Problem statement:
Convert the items into a Markdown table with the columns Row and Line, starting at the line that contains "Output the [X, Y]" and stopping after the last of the items. Put one line in each row with its number, skip blank lines, and leave out the pictures.

The data:
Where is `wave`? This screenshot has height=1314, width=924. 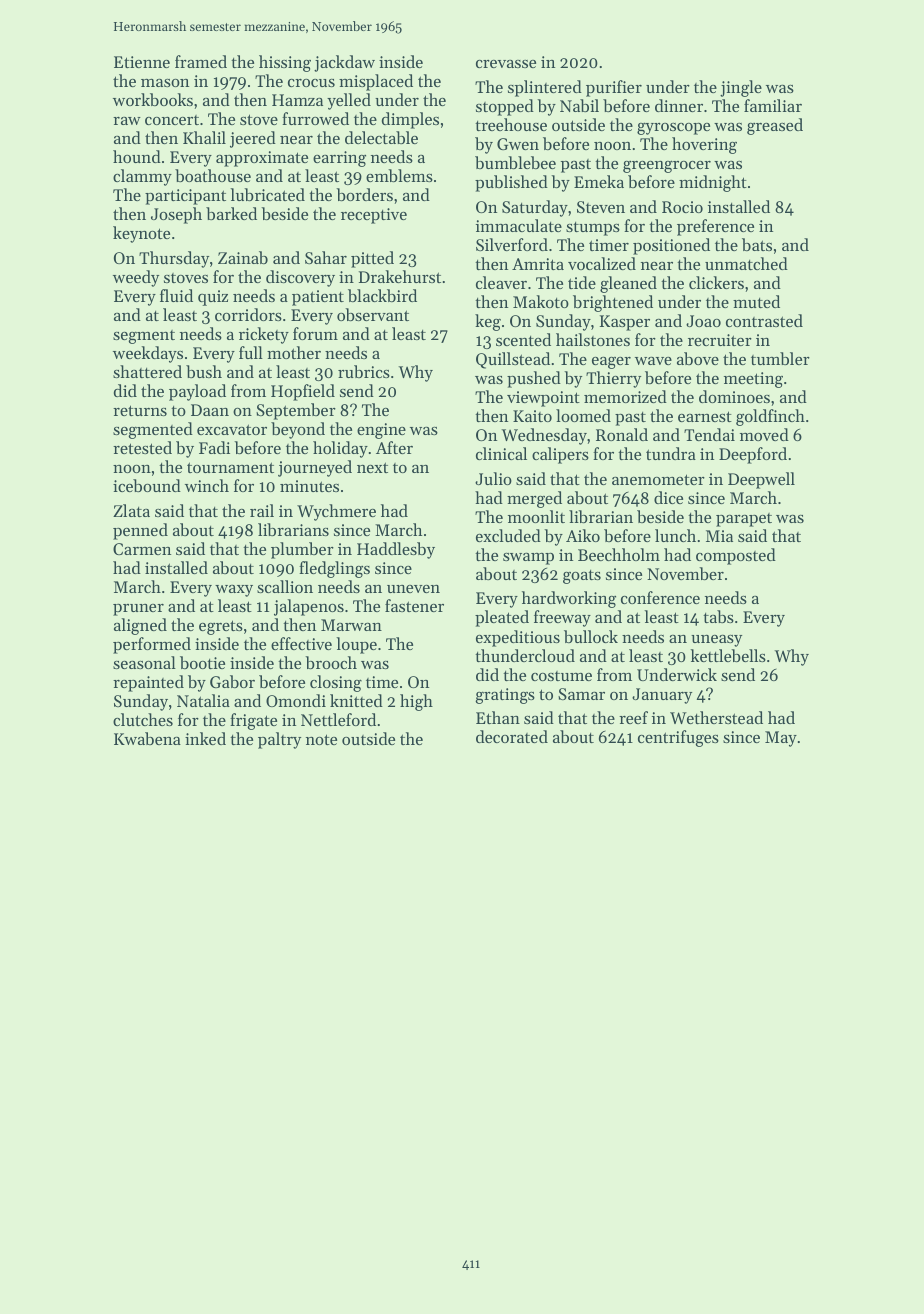 wave is located at coordinates (653, 361).
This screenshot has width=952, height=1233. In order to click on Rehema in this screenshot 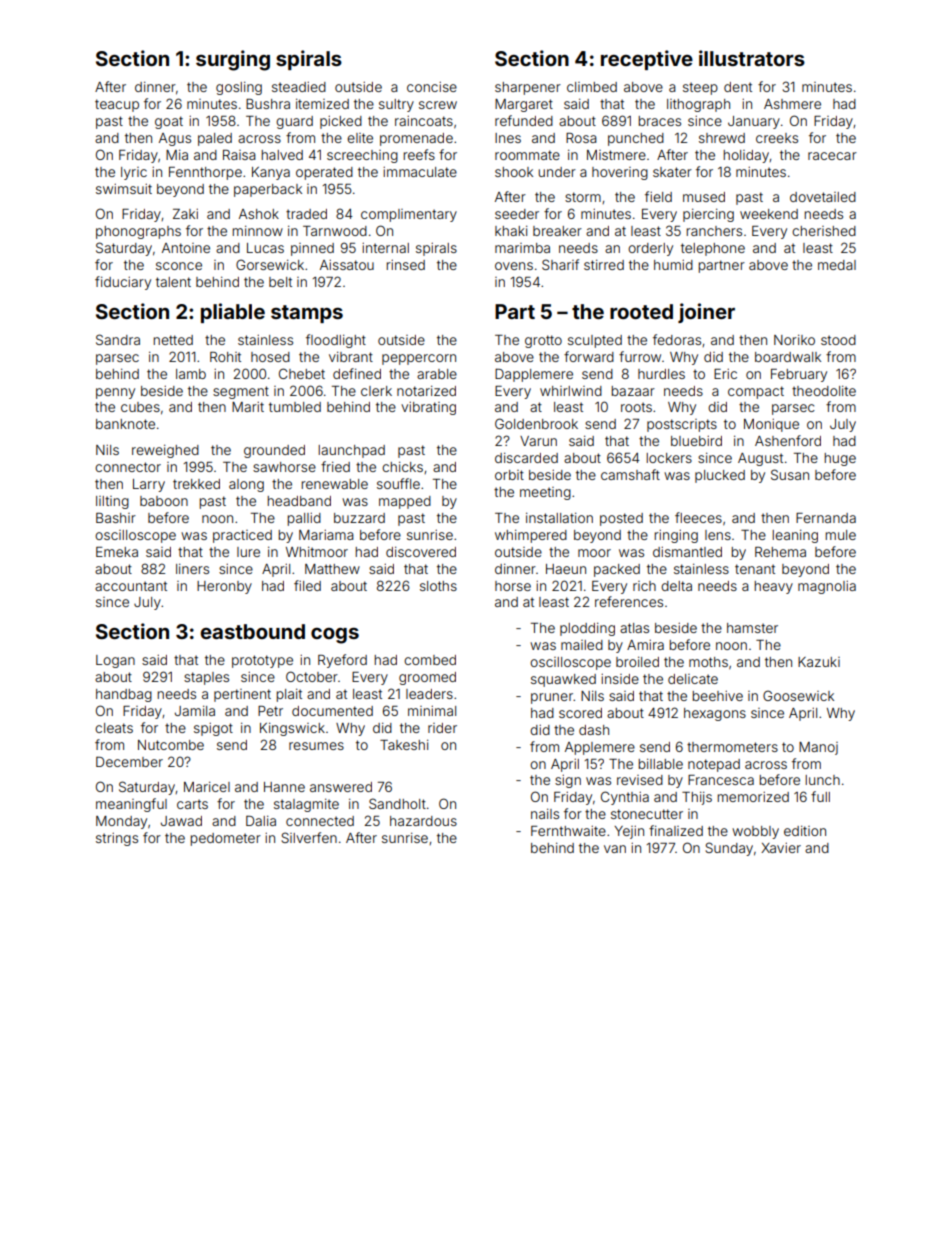, I will do `click(780, 552)`.
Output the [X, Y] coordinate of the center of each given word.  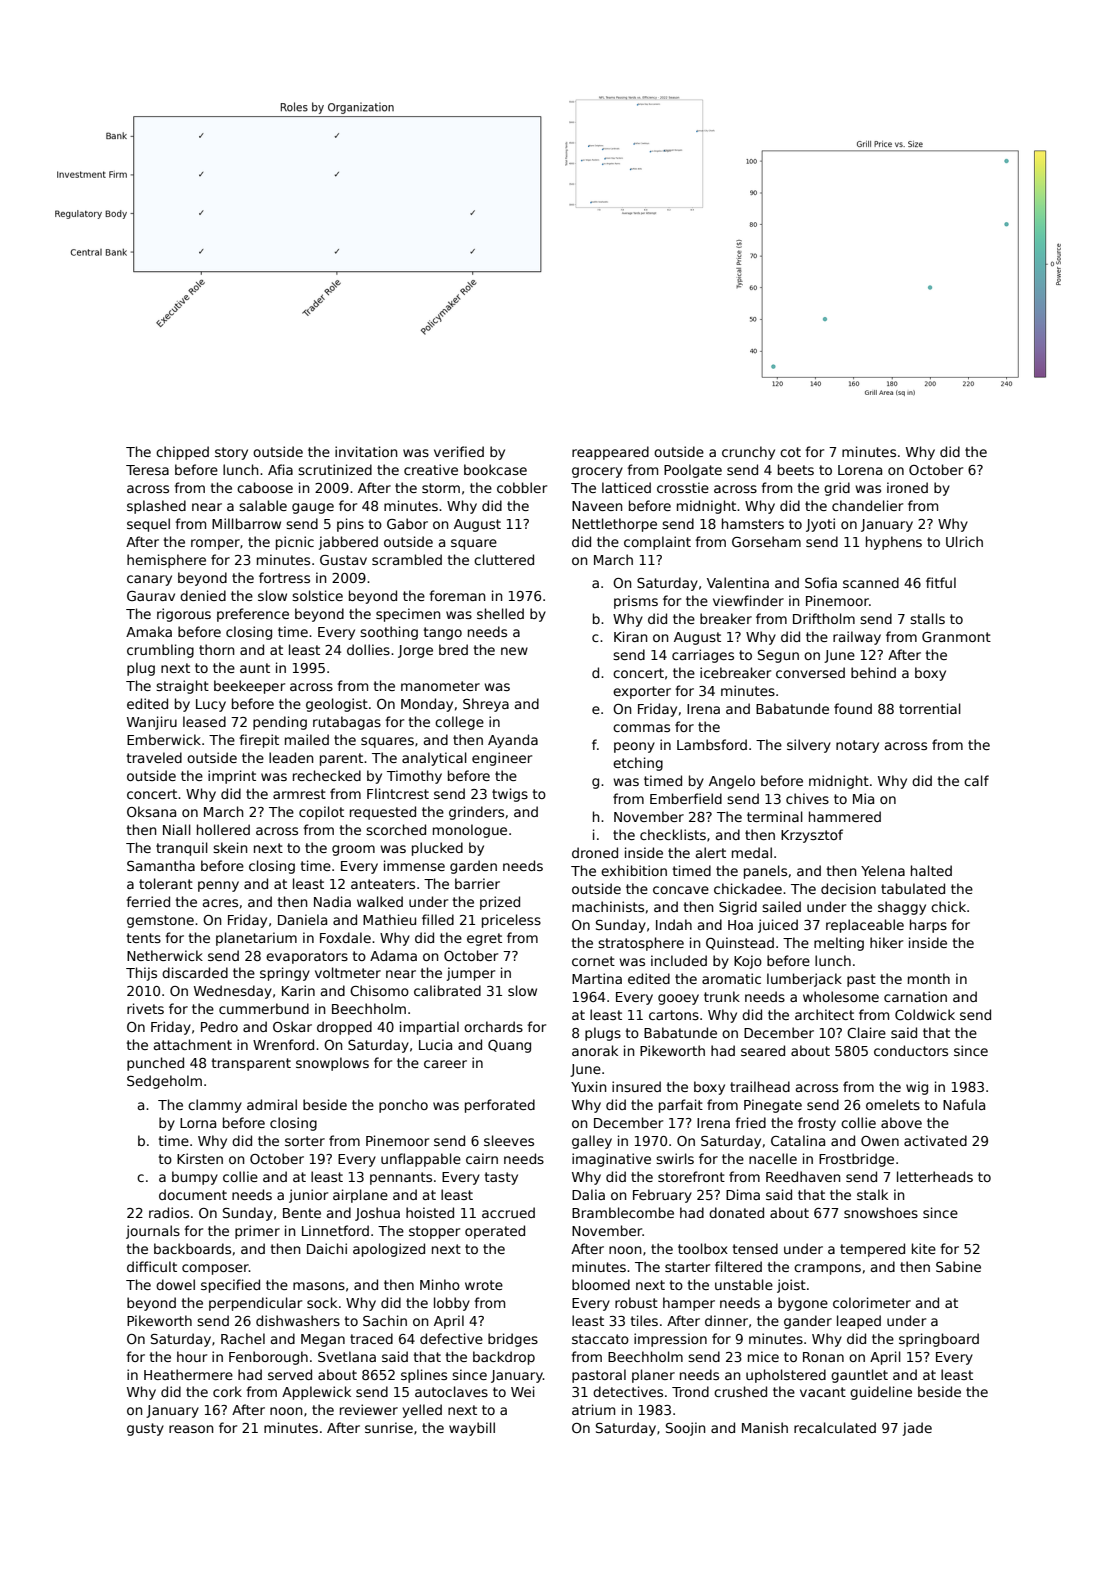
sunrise [389, 1427]
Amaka [149, 631]
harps [928, 926]
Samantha [161, 865]
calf [976, 780]
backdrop [504, 1358]
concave [681, 890]
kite [924, 1248]
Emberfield [686, 798]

Full response:
| Row | Line |
|---|---|
| 1 | Output the [X, Y] coordinate of the center of each given word.   |
| 2 | sunrise [389, 1427] |
| 3 | Amaka [149, 631] |
| 4 | harps [928, 926] |
| 5 | Samantha [161, 865] |
| 6 | calf [976, 780] |
| 7 | backdrop [504, 1358] |
| 8 | concave [681, 890] |
| 9 | kite [924, 1248] |
| 10 | Emberfield [686, 798] |